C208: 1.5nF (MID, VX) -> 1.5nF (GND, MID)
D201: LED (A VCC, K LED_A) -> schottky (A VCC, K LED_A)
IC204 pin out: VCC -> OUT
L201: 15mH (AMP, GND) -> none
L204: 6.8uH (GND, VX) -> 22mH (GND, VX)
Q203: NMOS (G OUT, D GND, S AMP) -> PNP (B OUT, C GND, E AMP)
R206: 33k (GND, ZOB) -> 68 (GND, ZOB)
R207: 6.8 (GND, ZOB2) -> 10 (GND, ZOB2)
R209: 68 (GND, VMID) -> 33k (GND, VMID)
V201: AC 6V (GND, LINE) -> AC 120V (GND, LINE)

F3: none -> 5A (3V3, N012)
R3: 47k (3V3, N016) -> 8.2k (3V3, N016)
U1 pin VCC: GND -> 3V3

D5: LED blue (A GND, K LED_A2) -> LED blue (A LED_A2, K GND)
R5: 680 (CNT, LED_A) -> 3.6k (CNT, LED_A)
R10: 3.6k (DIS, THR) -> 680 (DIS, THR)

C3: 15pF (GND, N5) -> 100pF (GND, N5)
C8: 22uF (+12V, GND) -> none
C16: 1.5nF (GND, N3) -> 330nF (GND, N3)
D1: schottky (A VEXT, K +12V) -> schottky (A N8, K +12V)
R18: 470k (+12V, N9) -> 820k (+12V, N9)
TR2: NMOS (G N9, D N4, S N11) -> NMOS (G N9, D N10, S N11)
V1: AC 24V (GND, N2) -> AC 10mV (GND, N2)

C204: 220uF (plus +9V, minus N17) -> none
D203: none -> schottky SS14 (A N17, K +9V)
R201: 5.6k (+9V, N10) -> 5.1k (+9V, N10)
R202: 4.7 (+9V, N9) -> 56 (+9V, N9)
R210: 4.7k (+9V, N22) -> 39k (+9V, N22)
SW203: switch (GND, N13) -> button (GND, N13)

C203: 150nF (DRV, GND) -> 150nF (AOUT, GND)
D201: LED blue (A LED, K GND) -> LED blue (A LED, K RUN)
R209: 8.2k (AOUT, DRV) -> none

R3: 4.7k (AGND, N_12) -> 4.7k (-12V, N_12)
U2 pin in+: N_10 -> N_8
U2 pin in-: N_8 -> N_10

[What you have to do] Show every line above in which the word "NMOS" occurs.

[Reply]
Q203: NMOS (G OUT, D GND, S AMP) -> PNP (B OUT, C GND, E AMP)
TR2: NMOS (G N9, D N4, S N11) -> NMOS (G N9, D N10, S N11)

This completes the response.